• [WHAT YOU SHOULD DO]: Reproduce every entry below exactly, minus the pictures.

• [DATA]:
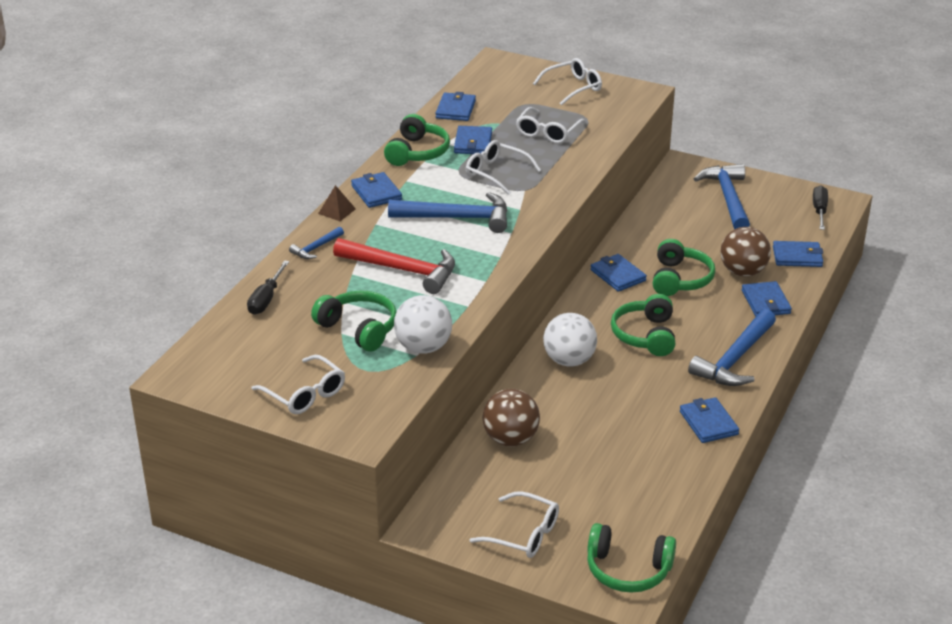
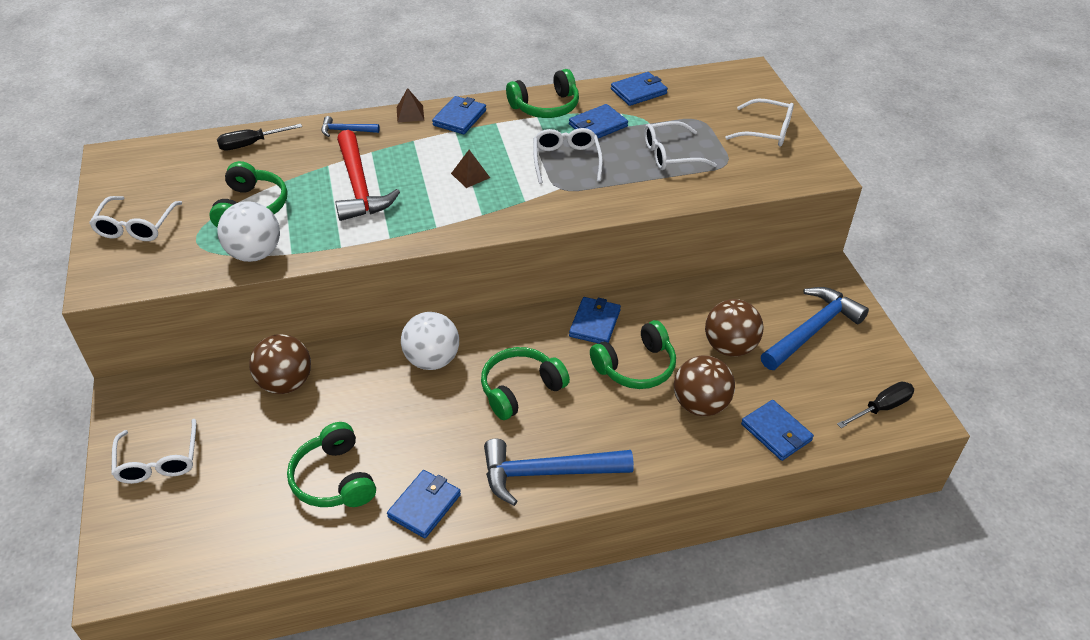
camera: 50 degrees right, 10 degrees up
(458, 218) = (470, 175): blue hammer -> brown pyramid
(628, 570) = (154, 560): green headphones -> green headphones (334, 479)
(705, 235) = (729, 347): none -> brown ball
(765, 302) = (668, 448): blue wallet -> none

• [ANSWER TO THIS EXERCISE]:
camera: 50 degrees right, 10 degrees up
(458, 218) = (470, 175): blue hammer -> brown pyramid
(628, 570) = (154, 560): green headphones -> green headphones (334, 479)
(705, 235) = (729, 347): none -> brown ball
(765, 302) = (668, 448): blue wallet -> none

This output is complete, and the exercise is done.